+++ Given data +++

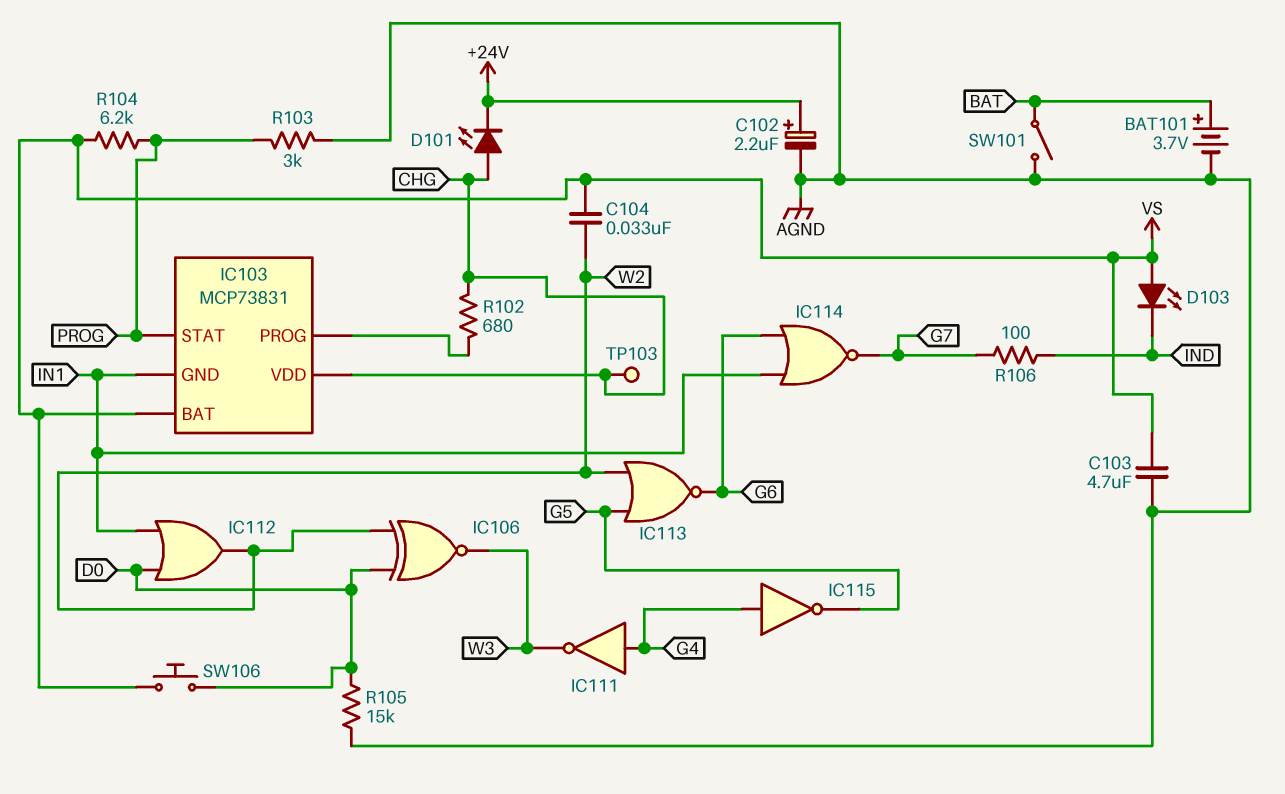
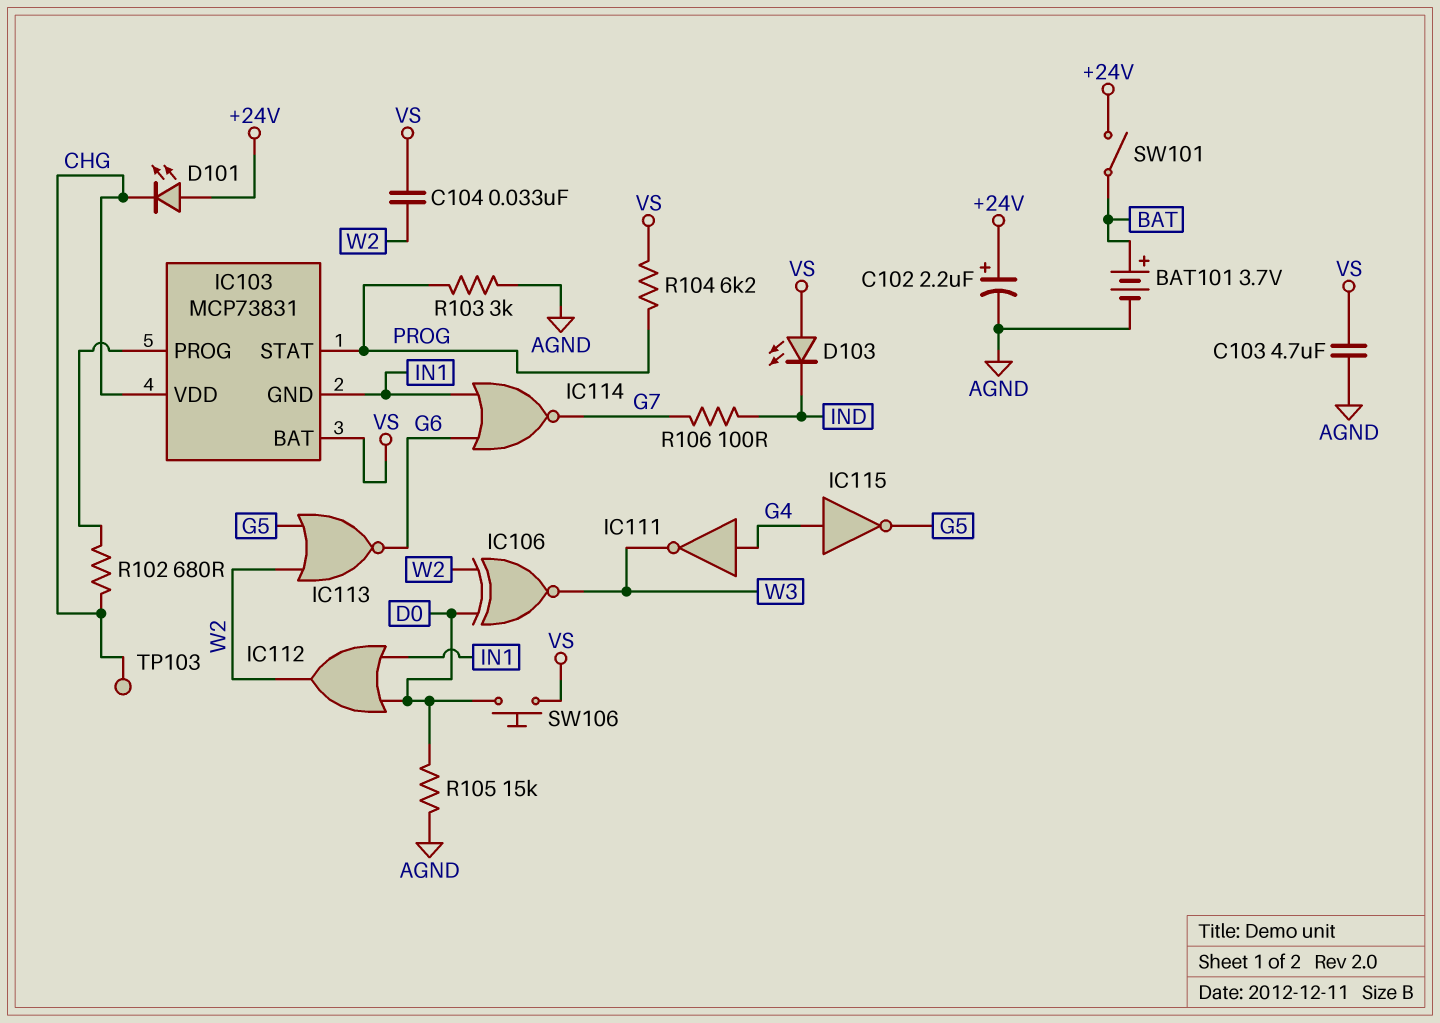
D101: LED (A CHG, K +24V) -> LED (A +24V, K CHG)
SW101: switch (AGND, BAT) -> switch (+24V, BAT)

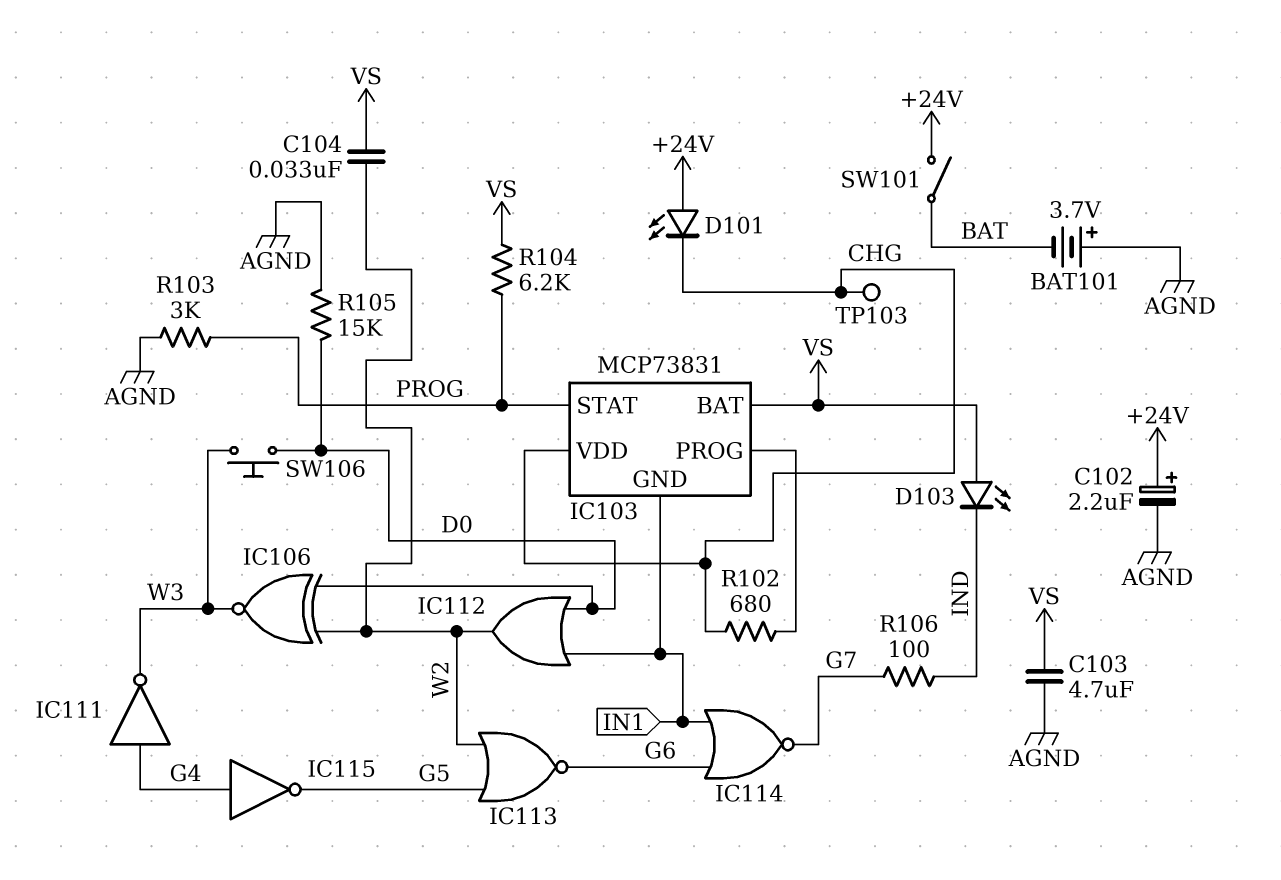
BAT101: 3.7V (plus BAT, minus AGND) -> 3.7V (plus AGND, minus BAT)
SW106: button (D0, VS) -> button (D0, W3)

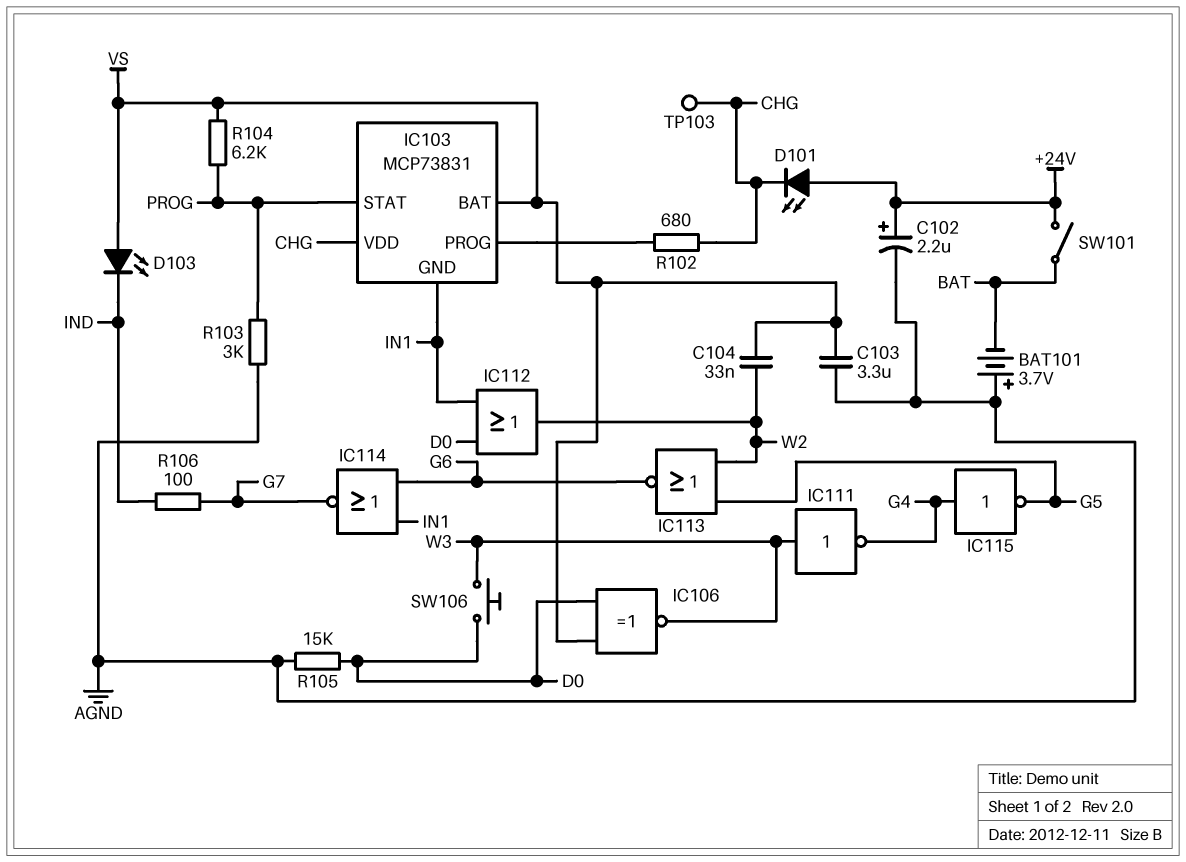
C103: 4.7uF (AGND, VS) -> 3.3uF (AGND, VS)
IC106: XNOR (in D0, in W2, out W3) -> XNOR (in D0, in VS, out W3)
IC111: NOT (in G4, out W3) -> NOT (in W3, out G4)

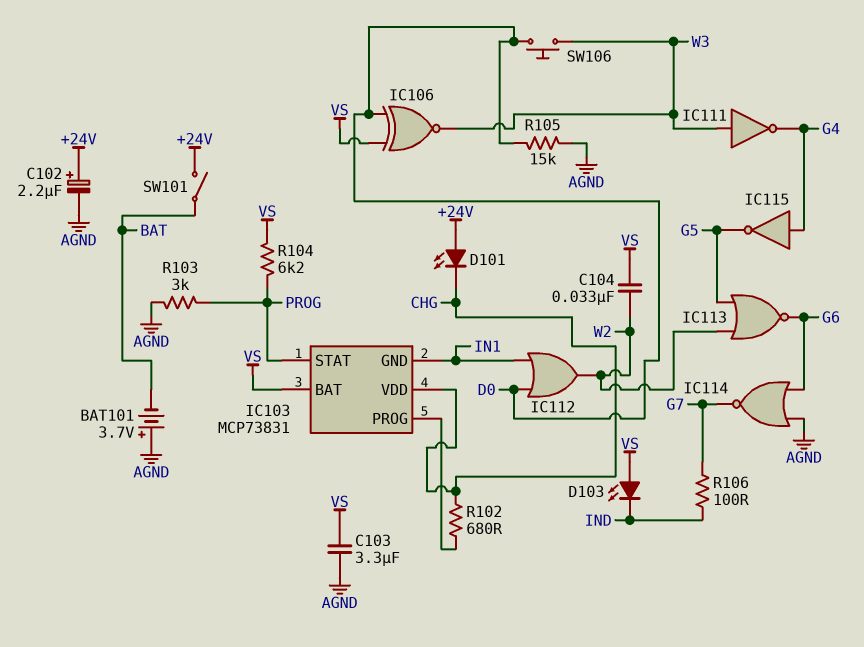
IC114: NOR (in G6, in IN1, out G7) -> NOR (in AGND, in G6, out G7)
TP103: test point (CHG) -> none

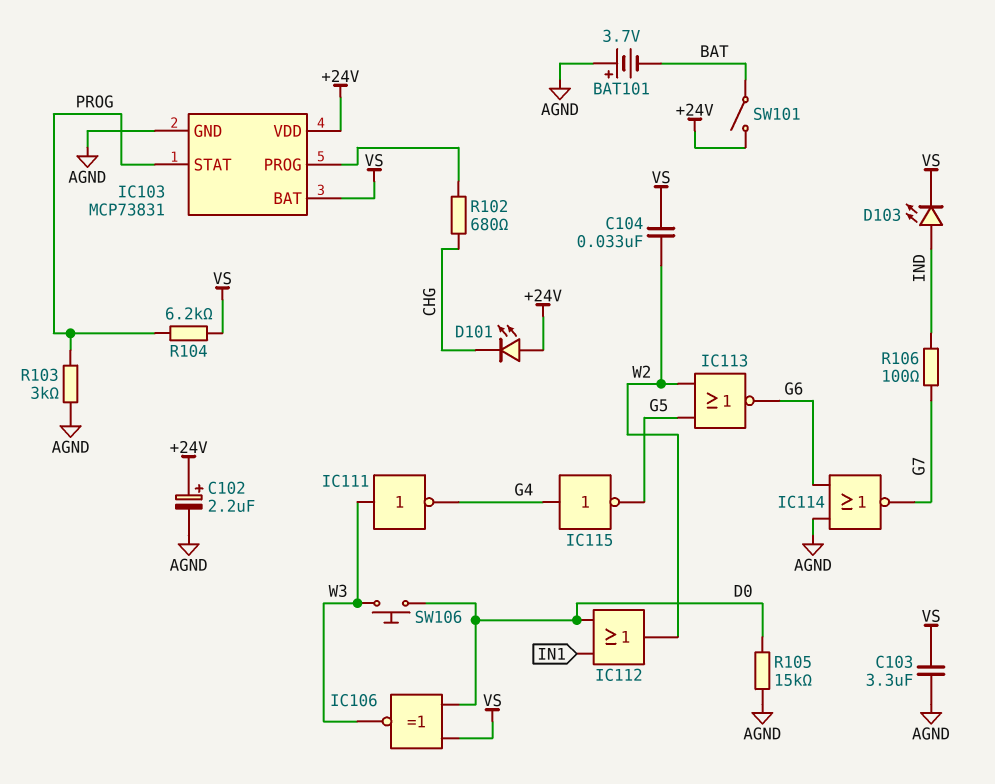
D103: LED (A VS, K IND) -> LED (A IND, K VS)
IC103 pin GND: IN1 -> AGND
IC103 pin VDD: CHG -> +24V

+++

Prompt: Nothing but the lines above from the line with "SW106: button (D0, VS) -> button (D0, W3)" up to and including the line with "IC114: NOR (in" should be returned, exactly as written and without pictures.

Exercise response:
SW106: button (D0, VS) -> button (D0, W3)

C103: 4.7uF (AGND, VS) -> 3.3uF (AGND, VS)
IC106: XNOR (in D0, in W2, out W3) -> XNOR (in D0, in VS, out W3)
IC111: NOT (in G4, out W3) -> NOT (in W3, out G4)

IC114: NOR (in G6, in IN1, out G7) -> NOR (in AGND, in G6, out G7)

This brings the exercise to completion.